ACTIVITY
Find the line with "D2: zener 5.1V" in the entries below, then reproduce it and every line after it down to and including the line with "IC125: NAND (in", exactly.

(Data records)
========================================================================
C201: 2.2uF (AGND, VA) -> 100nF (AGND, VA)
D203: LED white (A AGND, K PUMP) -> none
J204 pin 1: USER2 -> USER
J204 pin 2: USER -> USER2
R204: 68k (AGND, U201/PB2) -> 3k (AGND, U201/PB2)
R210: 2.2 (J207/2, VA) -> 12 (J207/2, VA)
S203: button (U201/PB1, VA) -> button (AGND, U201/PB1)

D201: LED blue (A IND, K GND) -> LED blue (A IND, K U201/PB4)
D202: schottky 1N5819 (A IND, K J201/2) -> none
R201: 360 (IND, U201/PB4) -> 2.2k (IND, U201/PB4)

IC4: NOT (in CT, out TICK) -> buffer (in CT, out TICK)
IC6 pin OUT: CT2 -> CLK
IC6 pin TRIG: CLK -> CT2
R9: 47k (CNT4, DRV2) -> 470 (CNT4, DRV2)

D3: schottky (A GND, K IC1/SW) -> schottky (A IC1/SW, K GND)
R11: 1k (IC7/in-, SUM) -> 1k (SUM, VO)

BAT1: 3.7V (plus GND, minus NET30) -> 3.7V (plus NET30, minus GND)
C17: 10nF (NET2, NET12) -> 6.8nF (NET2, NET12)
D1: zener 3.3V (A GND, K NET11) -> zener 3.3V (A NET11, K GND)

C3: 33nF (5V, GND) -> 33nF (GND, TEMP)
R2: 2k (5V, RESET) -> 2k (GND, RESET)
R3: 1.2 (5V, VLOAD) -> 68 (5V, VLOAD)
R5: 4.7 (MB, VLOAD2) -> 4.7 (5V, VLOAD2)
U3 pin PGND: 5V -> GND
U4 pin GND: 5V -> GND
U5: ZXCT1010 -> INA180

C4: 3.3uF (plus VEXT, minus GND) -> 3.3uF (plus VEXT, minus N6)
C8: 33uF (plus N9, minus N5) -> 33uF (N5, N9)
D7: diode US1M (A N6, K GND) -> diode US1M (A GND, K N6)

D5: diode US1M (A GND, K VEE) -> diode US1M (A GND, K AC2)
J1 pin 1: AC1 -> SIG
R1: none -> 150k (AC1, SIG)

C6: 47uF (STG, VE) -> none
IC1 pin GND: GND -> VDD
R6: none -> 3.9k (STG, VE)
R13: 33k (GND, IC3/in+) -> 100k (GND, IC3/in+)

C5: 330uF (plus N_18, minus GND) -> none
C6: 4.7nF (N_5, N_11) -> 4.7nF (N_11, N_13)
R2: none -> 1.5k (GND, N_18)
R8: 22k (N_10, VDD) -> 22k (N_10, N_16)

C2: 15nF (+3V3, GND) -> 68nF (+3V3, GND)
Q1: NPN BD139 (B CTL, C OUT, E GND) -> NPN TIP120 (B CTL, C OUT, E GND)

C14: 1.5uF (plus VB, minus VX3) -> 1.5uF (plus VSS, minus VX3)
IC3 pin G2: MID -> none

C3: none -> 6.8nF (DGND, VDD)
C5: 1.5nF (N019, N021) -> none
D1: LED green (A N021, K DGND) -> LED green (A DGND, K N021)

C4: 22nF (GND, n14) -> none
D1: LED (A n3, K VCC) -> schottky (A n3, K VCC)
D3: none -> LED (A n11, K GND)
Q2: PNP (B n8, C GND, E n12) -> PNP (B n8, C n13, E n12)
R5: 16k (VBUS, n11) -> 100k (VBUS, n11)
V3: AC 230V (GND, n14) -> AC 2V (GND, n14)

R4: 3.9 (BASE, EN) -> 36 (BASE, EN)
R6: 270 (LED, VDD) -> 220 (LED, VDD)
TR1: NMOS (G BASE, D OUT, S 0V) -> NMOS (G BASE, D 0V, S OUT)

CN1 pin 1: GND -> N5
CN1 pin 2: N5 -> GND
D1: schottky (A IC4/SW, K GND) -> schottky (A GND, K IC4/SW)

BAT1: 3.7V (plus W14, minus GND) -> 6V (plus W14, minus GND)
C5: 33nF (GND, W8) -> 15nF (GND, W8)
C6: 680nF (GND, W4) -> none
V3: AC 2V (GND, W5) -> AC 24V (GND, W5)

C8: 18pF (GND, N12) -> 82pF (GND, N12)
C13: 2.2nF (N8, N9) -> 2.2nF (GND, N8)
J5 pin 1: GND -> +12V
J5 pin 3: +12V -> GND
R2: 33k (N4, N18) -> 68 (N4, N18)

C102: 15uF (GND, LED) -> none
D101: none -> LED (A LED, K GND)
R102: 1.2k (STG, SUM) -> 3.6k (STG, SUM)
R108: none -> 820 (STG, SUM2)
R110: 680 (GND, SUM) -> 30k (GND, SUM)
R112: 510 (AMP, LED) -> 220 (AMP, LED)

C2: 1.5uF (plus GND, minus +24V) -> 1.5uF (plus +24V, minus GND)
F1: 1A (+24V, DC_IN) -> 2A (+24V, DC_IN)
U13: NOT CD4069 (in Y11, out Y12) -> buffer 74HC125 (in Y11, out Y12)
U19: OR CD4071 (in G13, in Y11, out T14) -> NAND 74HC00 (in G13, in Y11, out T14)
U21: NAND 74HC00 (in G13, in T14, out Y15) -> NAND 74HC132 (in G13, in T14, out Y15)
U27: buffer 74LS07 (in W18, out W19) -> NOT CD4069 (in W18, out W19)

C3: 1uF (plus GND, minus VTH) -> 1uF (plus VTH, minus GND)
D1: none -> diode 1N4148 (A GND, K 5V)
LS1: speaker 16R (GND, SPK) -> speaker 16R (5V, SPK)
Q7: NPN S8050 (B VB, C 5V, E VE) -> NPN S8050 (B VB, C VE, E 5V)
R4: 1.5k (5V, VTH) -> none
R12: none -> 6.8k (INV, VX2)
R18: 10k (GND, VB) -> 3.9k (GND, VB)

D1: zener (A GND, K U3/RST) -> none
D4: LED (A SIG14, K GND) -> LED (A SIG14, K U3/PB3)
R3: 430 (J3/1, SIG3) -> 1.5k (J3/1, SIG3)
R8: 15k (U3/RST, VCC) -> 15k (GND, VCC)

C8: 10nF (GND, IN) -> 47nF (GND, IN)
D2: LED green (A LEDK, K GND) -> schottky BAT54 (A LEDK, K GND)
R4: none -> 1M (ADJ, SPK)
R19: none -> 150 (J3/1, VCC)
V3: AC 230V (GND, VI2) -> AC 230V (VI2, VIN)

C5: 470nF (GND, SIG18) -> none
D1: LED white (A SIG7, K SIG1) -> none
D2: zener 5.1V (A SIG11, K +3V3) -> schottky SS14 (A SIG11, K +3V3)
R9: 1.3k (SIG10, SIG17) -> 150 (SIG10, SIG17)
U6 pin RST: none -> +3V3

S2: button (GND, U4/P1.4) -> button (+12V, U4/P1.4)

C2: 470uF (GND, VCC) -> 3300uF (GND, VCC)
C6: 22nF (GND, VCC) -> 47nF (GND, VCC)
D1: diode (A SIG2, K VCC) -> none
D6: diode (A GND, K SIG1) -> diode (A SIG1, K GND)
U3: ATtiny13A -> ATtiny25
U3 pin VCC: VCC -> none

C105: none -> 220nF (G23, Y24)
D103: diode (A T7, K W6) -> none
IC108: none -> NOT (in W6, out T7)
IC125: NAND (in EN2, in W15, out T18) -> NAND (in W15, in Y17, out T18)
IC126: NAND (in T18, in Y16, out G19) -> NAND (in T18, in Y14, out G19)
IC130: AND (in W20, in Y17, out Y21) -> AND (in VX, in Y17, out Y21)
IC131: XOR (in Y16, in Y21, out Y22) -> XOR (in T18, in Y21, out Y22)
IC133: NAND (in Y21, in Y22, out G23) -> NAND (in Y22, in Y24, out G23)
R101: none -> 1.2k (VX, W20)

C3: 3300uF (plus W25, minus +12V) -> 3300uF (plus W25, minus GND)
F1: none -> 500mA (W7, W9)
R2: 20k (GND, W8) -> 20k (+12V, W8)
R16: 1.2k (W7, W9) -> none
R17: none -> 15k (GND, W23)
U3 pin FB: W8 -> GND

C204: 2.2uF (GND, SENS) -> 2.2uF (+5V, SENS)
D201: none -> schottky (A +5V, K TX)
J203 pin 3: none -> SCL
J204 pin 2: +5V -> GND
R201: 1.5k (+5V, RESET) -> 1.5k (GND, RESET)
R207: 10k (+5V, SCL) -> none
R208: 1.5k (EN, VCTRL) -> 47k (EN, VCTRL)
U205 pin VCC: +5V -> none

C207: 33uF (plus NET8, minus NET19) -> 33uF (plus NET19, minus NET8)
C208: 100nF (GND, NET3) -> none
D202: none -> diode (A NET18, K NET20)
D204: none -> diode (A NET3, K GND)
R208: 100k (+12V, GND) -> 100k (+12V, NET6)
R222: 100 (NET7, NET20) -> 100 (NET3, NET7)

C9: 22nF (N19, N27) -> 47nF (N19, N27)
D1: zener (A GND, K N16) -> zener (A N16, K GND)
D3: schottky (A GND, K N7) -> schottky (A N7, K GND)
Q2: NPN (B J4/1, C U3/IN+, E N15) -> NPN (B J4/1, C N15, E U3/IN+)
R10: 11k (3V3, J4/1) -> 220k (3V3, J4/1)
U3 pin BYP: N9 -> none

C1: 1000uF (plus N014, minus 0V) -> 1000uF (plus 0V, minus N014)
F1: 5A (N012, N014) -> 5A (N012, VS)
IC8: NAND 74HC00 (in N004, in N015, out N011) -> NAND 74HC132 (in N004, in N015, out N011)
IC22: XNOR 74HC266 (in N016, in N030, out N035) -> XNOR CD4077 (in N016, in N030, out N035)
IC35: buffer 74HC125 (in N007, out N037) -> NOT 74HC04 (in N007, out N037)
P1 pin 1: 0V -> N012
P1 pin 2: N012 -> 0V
========================================================================
RESULT OF THIS EXERCISE
D2: zener 5.1V (A SIG11, K +3V3) -> schottky SS14 (A SIG11, K +3V3)
R9: 1.3k (SIG10, SIG17) -> 150 (SIG10, SIG17)
U6 pin RST: none -> +3V3

S2: button (GND, U4/P1.4) -> button (+12V, U4/P1.4)

C2: 470uF (GND, VCC) -> 3300uF (GND, VCC)
C6: 22nF (GND, VCC) -> 47nF (GND, VCC)
D1: diode (A SIG2, K VCC) -> none
D6: diode (A GND, K SIG1) -> diode (A SIG1, K GND)
U3: ATtiny13A -> ATtiny25
U3 pin VCC: VCC -> none

C105: none -> 220nF (G23, Y24)
D103: diode (A T7, K W6) -> none
IC108: none -> NOT (in W6, out T7)
IC125: NAND (in EN2, in W15, out T18) -> NAND (in W15, in Y17, out T18)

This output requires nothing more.